[Your instructions] One range is to be output from the listing below, exactly as written: the line with "C103: 3.3uF (plus" to the line with "S3: button (5V, RESET) -> switch (5V, RESET)", both kept.

[Source material]
+---+

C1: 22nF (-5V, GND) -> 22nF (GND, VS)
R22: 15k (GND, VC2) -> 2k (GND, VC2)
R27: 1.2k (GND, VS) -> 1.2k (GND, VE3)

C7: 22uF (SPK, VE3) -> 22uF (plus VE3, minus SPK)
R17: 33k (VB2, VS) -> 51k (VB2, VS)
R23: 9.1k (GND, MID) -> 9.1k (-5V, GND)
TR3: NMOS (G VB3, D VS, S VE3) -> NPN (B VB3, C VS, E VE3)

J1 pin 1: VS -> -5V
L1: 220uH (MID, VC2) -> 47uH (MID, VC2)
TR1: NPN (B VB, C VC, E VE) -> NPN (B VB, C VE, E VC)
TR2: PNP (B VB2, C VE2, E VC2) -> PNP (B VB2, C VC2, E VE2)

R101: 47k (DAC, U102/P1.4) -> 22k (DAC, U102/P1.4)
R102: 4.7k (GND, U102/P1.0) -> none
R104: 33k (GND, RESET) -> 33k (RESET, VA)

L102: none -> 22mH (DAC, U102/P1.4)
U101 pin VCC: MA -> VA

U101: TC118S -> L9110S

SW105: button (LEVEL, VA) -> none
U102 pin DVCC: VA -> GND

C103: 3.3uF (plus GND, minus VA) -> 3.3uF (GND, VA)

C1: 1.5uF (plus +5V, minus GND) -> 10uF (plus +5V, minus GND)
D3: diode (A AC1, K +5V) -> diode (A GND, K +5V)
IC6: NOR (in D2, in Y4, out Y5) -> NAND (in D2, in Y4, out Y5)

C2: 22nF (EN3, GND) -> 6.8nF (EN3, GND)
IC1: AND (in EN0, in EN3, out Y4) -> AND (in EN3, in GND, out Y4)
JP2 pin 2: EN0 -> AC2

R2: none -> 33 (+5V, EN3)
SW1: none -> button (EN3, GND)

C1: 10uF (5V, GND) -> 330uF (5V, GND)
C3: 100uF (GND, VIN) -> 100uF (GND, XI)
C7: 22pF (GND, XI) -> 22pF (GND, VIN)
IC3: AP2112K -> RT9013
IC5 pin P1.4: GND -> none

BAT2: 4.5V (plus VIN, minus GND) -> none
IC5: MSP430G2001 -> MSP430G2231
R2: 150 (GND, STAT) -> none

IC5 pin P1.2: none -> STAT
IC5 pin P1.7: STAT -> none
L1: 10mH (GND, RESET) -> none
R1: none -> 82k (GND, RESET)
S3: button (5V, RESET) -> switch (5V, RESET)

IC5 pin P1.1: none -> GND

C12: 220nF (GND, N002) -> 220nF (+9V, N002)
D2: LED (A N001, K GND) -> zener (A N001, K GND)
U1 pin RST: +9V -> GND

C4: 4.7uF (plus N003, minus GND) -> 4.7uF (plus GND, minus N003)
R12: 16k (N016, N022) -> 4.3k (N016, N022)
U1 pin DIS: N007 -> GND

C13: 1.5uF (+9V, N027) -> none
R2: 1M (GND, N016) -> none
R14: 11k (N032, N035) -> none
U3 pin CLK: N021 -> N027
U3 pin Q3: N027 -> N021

+---+

[Problem solution]
C103: 3.3uF (plus GND, minus VA) -> 3.3uF (GND, VA)

C1: 1.5uF (plus +5V, minus GND) -> 10uF (plus +5V, minus GND)
D3: diode (A AC1, K +5V) -> diode (A GND, K +5V)
IC6: NOR (in D2, in Y4, out Y5) -> NAND (in D2, in Y4, out Y5)

C2: 22nF (EN3, GND) -> 6.8nF (EN3, GND)
IC1: AND (in EN0, in EN3, out Y4) -> AND (in EN3, in GND, out Y4)
JP2 pin 2: EN0 -> AC2

R2: none -> 33 (+5V, EN3)
SW1: none -> button (EN3, GND)

C1: 10uF (5V, GND) -> 330uF (5V, GND)
C3: 100uF (GND, VIN) -> 100uF (GND, XI)
C7: 22pF (GND, XI) -> 22pF (GND, VIN)
IC3: AP2112K -> RT9013
IC5 pin P1.4: GND -> none

BAT2: 4.5V (plus VIN, minus GND) -> none
IC5: MSP430G2001 -> MSP430G2231
R2: 150 (GND, STAT) -> none

IC5 pin P1.2: none -> STAT
IC5 pin P1.7: STAT -> none
L1: 10mH (GND, RESET) -> none
R1: none -> 82k (GND, RESET)
S3: button (5V, RESET) -> switch (5V, RESET)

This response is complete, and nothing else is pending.